**Dataset excerpt**
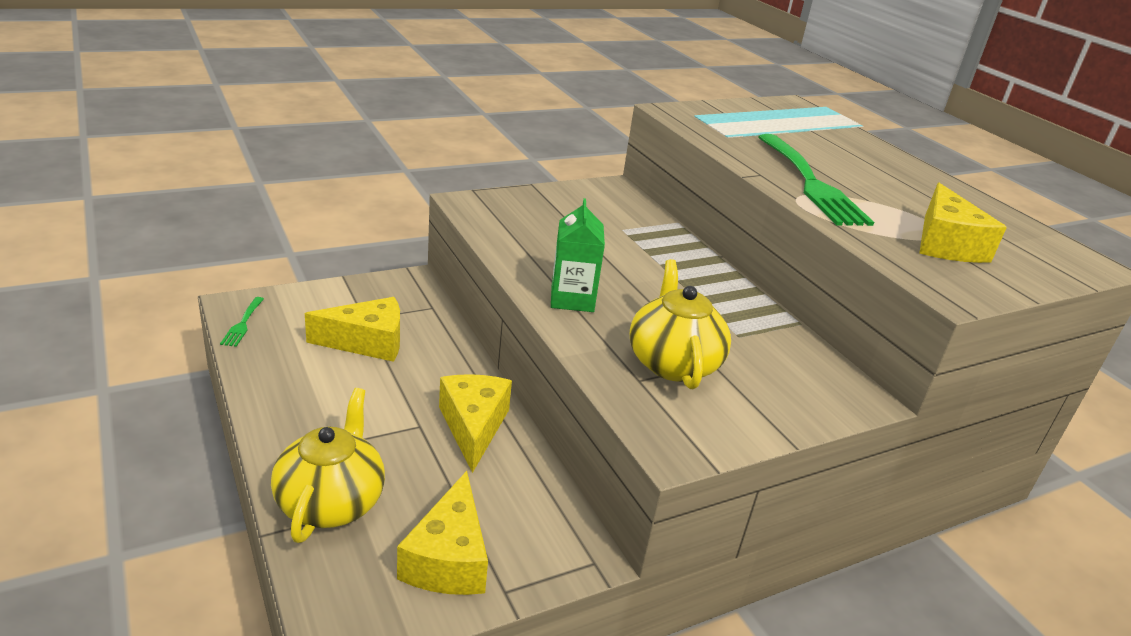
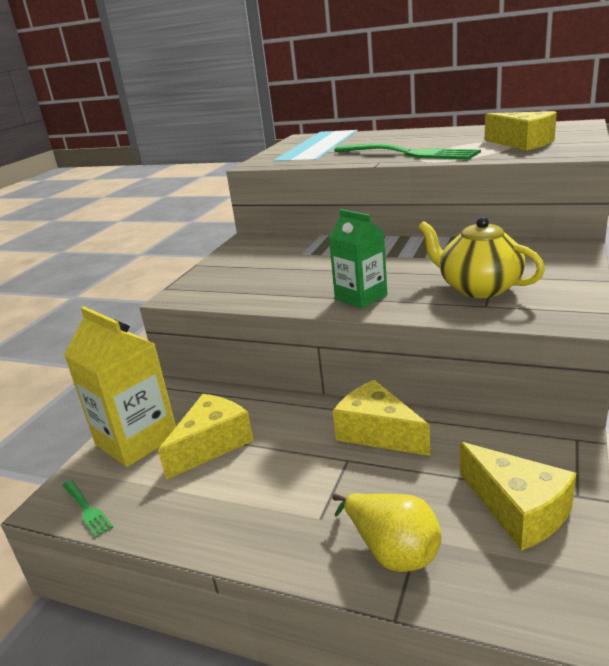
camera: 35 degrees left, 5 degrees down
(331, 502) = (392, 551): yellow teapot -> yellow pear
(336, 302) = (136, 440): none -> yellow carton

**Task description**
The answer is to be the lines from the one holding "(331, 502) = (392, 551): yellow" through the end of the data above, transcribed character for character, both ends included.

**Solved exercise**
(331, 502) = (392, 551): yellow teapot -> yellow pear
(336, 302) = (136, 440): none -> yellow carton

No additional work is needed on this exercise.